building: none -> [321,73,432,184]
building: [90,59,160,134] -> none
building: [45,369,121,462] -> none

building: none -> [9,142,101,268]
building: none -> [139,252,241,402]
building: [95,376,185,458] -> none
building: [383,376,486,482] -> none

--

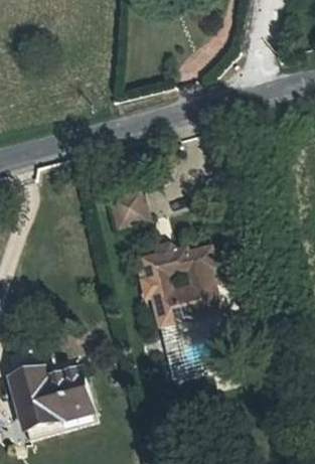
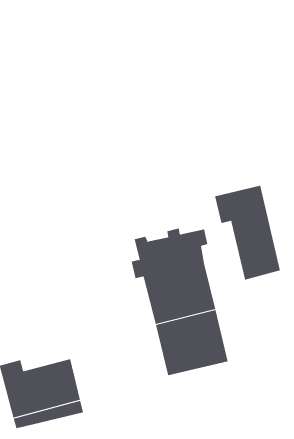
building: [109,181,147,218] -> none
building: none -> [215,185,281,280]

DIRECTIVE: In the listing above, locate the line with "building: none -> [321,73,432,184]" and the line with "building: [383,376,486,482] -> none", then extract exactly those lines and every line between them, and nothing more.

EXPECTED OUTPUT:
building: none -> [321,73,432,184]
building: [90,59,160,134] -> none
building: [45,369,121,462] -> none

building: none -> [9,142,101,268]
building: none -> [139,252,241,402]
building: [95,376,185,458] -> none
building: [383,376,486,482] -> none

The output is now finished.